[Dataset records]:
+++++

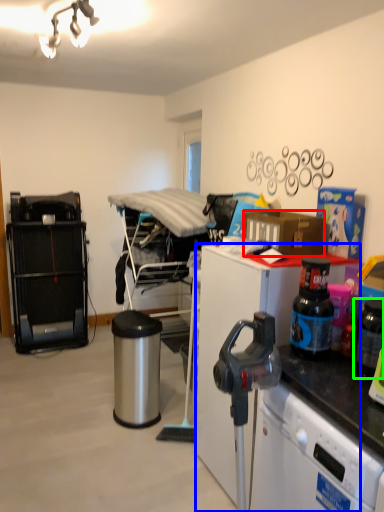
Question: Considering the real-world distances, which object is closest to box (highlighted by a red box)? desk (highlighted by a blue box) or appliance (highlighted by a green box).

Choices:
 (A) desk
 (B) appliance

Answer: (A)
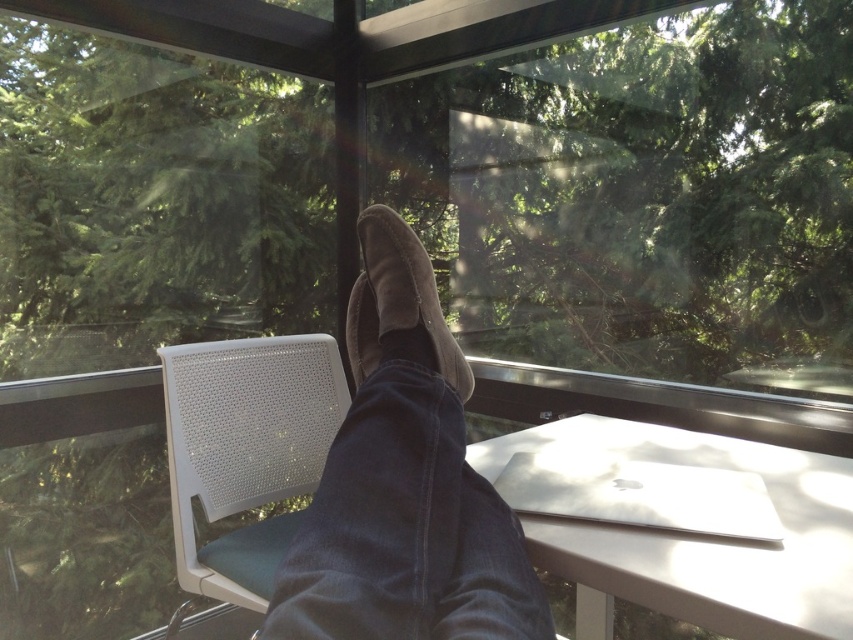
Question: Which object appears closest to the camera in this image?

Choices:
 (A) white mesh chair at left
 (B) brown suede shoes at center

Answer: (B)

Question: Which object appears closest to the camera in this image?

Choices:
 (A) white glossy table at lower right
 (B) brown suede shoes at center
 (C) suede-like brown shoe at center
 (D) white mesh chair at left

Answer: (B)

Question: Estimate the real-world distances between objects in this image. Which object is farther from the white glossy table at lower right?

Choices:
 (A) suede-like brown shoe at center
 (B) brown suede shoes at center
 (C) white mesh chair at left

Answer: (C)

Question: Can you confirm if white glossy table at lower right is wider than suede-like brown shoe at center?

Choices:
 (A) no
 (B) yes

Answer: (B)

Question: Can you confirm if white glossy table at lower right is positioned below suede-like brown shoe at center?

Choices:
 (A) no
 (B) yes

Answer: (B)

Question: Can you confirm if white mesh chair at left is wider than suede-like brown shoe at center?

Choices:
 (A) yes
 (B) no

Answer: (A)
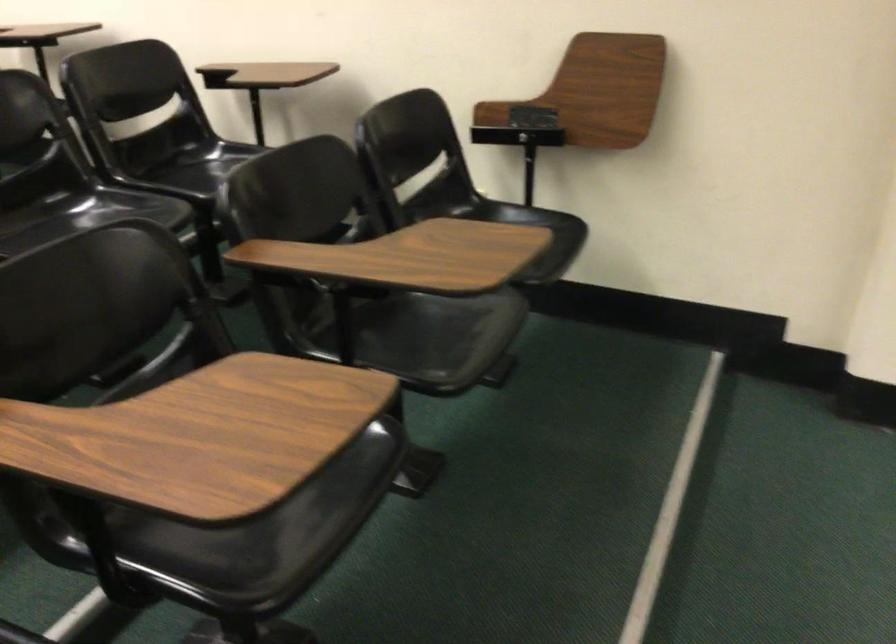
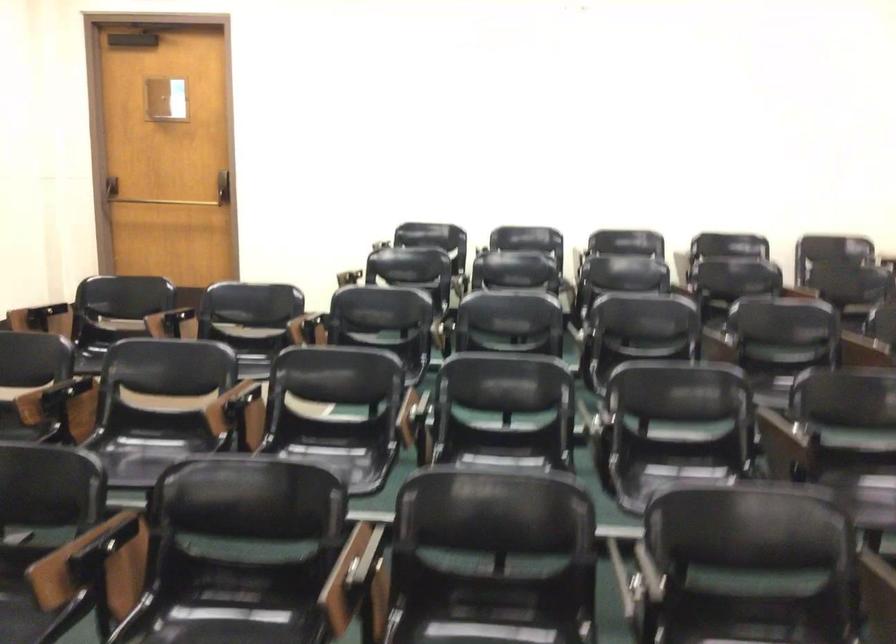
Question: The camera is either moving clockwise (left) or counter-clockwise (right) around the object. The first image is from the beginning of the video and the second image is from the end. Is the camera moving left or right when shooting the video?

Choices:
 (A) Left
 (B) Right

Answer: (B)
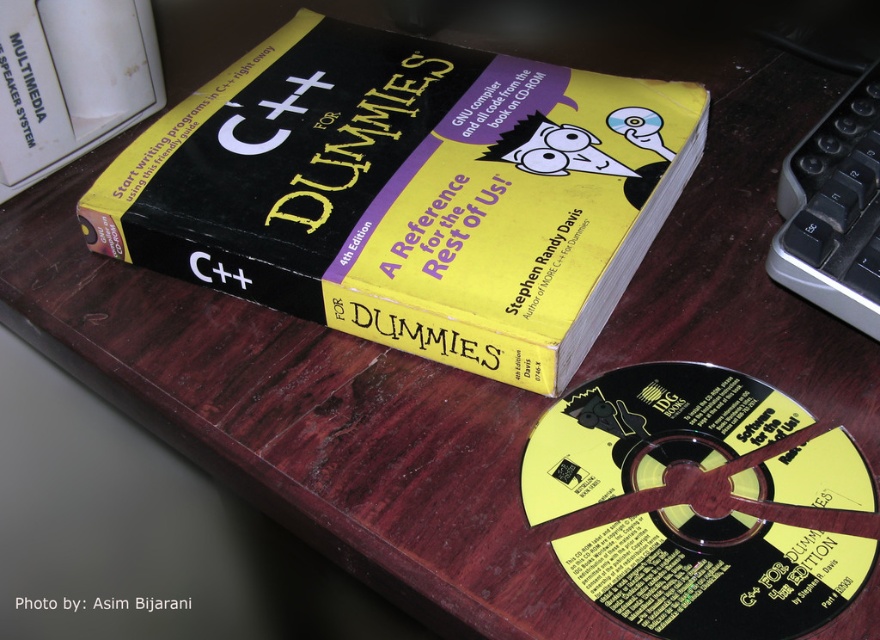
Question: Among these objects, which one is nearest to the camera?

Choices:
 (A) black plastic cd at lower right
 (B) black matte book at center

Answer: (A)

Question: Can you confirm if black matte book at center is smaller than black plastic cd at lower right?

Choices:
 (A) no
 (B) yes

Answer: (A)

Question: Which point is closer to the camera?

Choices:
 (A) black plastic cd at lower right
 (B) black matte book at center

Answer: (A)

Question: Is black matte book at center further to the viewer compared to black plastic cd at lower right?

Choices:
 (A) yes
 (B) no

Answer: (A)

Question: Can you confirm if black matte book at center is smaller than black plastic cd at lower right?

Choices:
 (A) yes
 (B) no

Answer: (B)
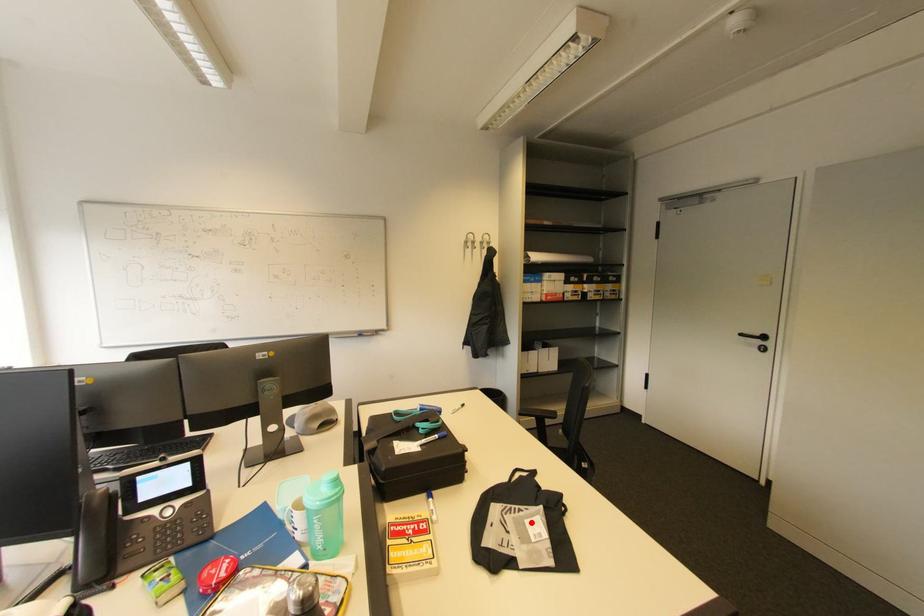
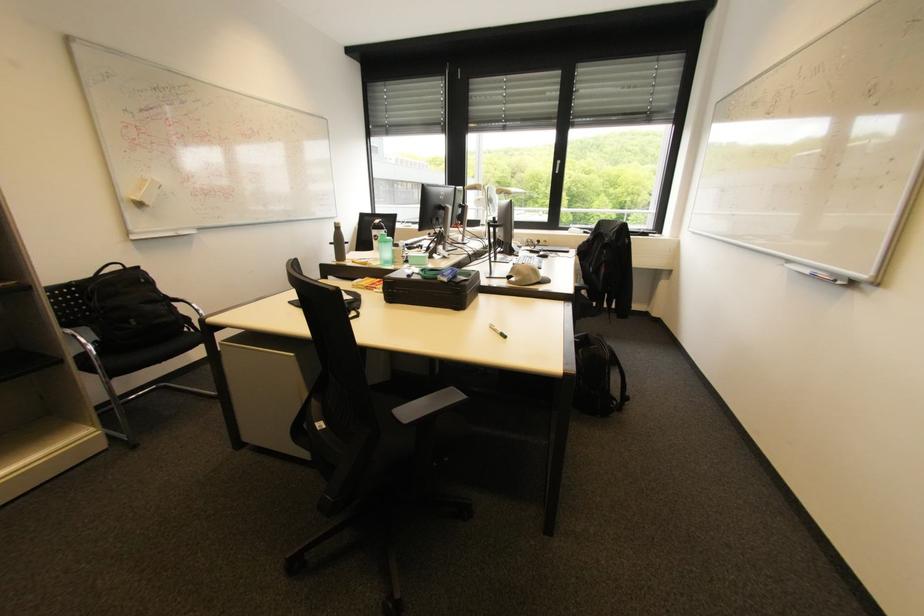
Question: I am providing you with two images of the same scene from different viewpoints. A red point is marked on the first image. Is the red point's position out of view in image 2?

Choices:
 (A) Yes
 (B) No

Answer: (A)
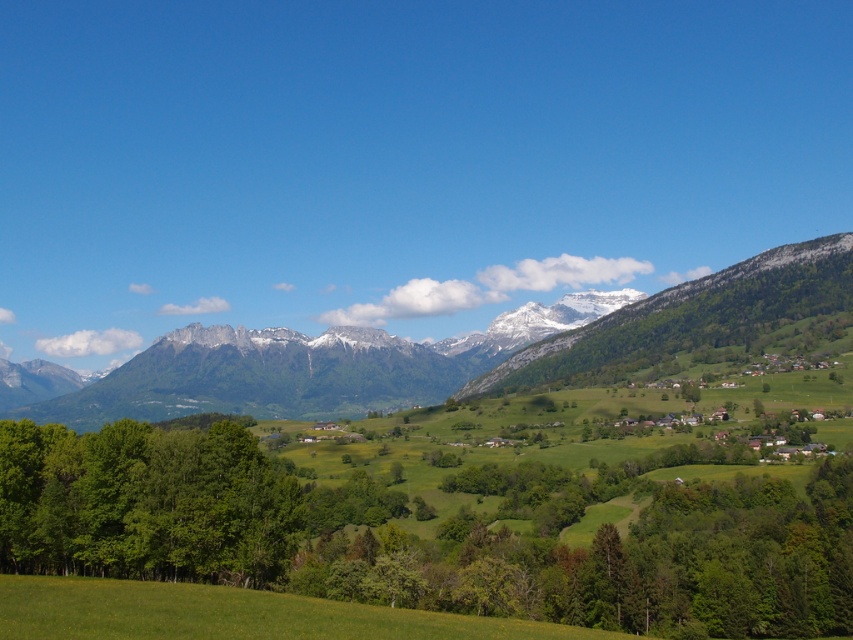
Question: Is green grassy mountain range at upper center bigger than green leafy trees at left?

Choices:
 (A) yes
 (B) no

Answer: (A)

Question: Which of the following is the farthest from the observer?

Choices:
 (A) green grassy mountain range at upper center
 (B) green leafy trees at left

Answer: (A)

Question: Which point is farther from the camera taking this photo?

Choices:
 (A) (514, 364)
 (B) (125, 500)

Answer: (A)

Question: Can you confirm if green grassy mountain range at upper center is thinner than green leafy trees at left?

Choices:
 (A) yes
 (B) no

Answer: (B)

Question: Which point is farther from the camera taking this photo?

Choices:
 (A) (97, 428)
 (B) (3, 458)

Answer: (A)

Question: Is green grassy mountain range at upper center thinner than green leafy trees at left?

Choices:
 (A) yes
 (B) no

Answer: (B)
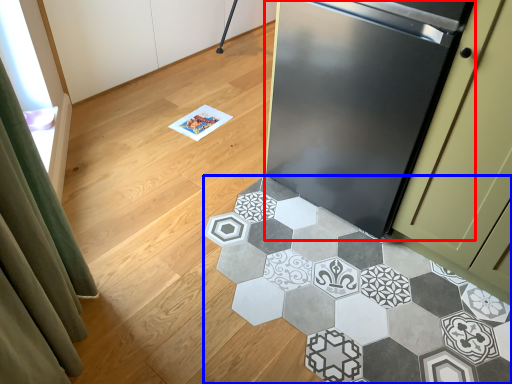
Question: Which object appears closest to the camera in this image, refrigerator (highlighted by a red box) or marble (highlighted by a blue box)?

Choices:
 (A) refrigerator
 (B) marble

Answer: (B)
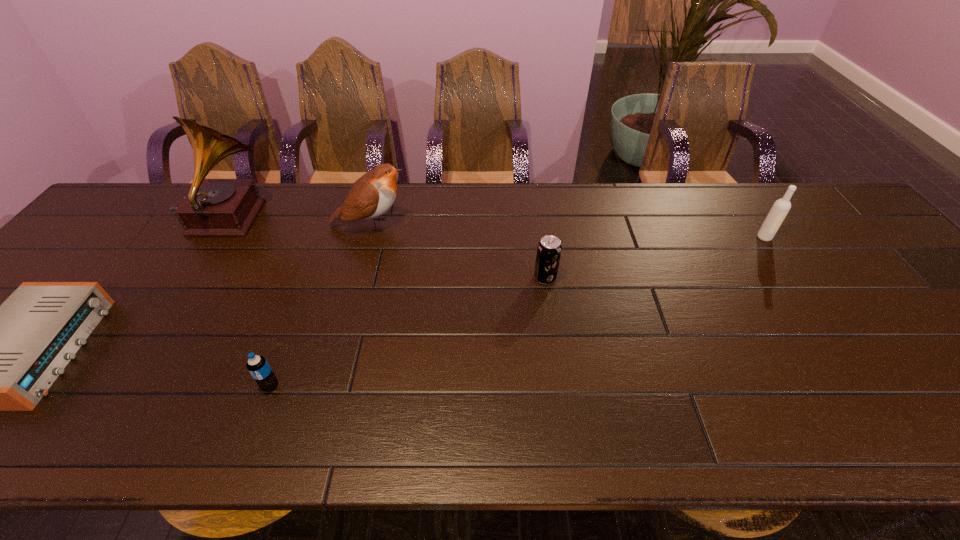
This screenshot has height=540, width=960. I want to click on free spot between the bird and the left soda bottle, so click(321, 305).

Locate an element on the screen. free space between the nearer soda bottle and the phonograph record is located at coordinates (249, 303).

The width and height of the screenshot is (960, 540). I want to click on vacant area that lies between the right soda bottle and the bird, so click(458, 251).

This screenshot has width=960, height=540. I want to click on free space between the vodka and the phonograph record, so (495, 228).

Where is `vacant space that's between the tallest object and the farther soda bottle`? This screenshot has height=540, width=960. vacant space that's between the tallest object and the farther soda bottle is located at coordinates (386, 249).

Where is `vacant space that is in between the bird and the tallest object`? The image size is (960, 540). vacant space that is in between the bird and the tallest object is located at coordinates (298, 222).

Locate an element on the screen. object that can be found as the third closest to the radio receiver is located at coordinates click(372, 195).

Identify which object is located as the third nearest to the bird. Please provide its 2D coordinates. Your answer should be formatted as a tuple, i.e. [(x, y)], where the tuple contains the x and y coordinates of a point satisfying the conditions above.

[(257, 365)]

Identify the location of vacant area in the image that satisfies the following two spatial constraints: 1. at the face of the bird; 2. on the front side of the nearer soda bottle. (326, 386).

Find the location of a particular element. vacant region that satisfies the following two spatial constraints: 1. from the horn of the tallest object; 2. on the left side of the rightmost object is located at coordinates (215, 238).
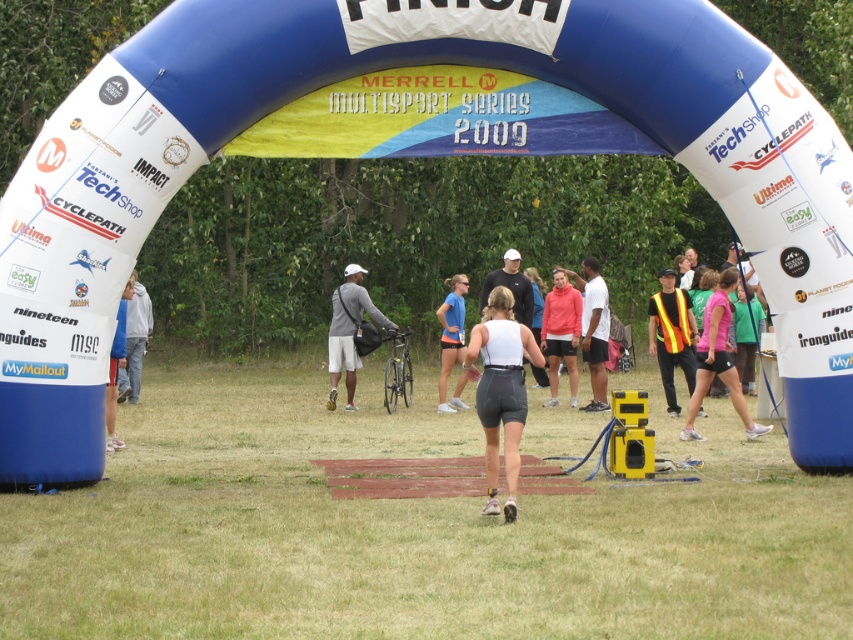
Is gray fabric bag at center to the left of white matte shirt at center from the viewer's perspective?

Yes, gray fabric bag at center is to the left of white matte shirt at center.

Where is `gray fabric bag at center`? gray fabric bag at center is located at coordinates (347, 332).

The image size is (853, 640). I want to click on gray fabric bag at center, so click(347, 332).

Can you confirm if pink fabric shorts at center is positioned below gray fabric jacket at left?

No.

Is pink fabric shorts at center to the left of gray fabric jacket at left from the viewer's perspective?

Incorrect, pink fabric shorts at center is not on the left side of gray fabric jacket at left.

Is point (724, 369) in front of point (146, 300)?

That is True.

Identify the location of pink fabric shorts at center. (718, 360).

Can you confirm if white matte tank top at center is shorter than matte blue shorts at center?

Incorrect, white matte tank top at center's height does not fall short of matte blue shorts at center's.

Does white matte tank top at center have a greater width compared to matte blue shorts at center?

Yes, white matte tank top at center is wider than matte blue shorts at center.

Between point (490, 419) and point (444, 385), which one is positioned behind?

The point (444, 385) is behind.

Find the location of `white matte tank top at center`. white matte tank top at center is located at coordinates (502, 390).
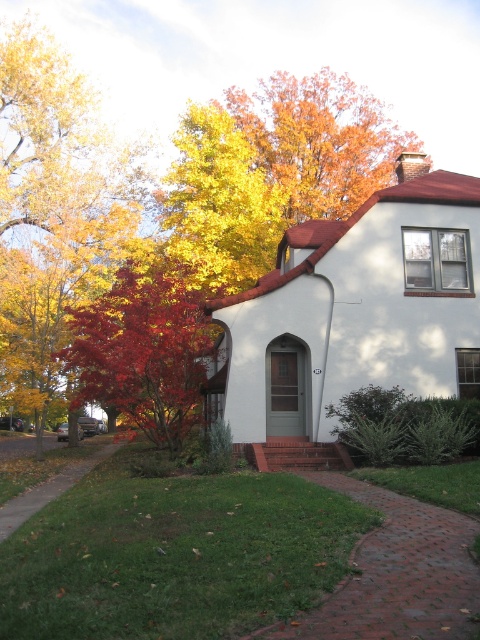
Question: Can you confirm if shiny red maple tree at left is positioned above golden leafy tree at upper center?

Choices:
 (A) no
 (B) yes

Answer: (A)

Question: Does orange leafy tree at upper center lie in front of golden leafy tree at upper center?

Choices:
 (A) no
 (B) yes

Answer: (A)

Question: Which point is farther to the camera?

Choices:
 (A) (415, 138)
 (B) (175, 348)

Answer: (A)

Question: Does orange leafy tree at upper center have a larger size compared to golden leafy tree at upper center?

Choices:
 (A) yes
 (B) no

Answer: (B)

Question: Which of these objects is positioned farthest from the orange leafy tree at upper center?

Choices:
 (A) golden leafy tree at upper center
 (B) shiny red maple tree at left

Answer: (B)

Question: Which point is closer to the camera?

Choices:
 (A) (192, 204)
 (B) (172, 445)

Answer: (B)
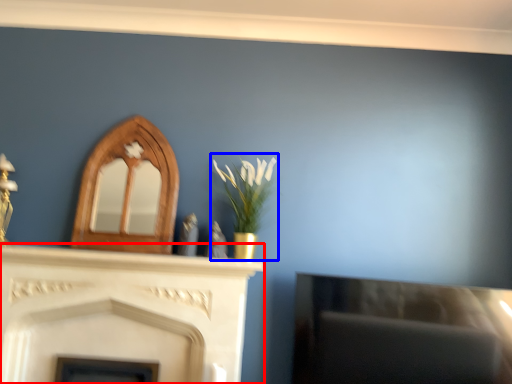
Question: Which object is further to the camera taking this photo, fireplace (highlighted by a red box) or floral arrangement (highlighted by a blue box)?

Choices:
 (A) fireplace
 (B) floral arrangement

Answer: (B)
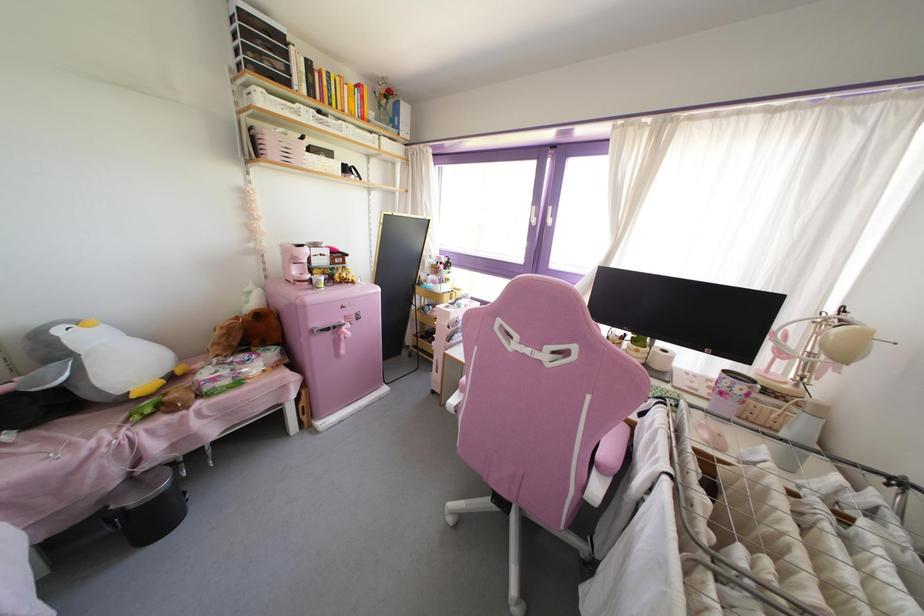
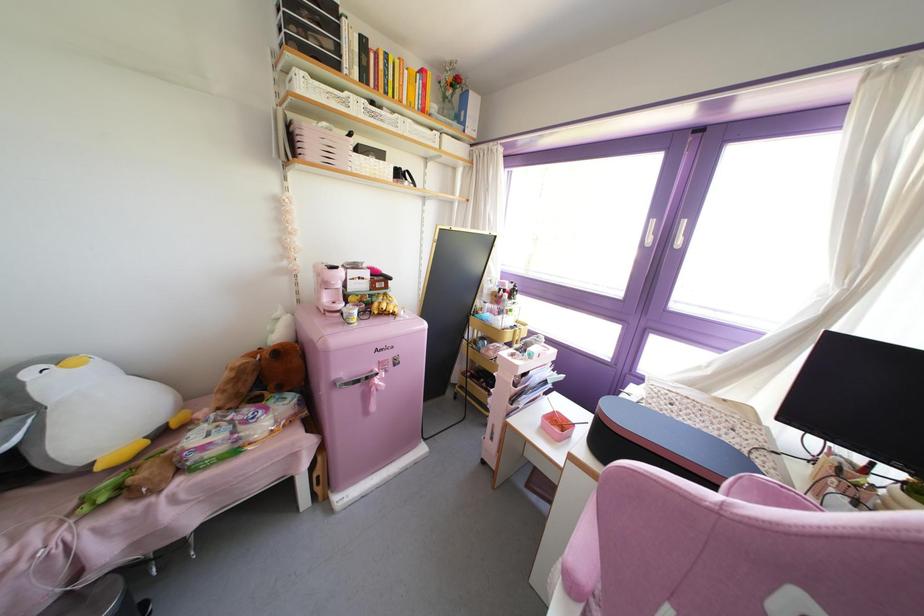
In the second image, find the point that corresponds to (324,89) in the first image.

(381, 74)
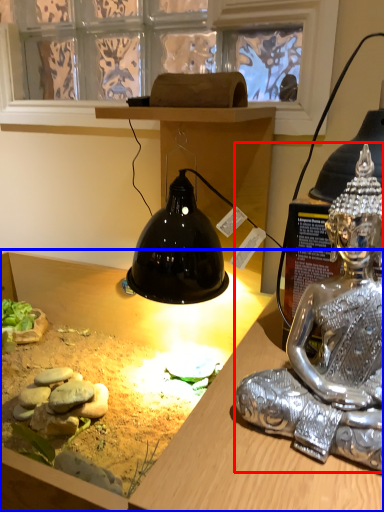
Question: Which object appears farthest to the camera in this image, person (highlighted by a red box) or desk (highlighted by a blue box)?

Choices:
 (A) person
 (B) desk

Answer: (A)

+++++

[Given task]: Pull out every line of the records that contains the string "height", treating uppercase and lowercase as different.

[Output]:
This screenshot has height=540, width=960. I want to click on free spot between the bird and the left soda bottle, so click(321, 305).
The width and height of the screenshot is (960, 540). I want to click on vacant area that lies between the right soda bottle and the bird, so click(458, 251).
This screenshot has width=960, height=540. I want to click on free space between the vodka and the phonograph record, so (495, 228).
Where is `vacant space that's between the tallest object and the farther soda bottle`? This screenshot has height=540, width=960. vacant space that's between the tallest object and the farther soda bottle is located at coordinates (386, 249).
Incorrect, white matte tank top at center's height does not fall short of matte blue shorts at center's.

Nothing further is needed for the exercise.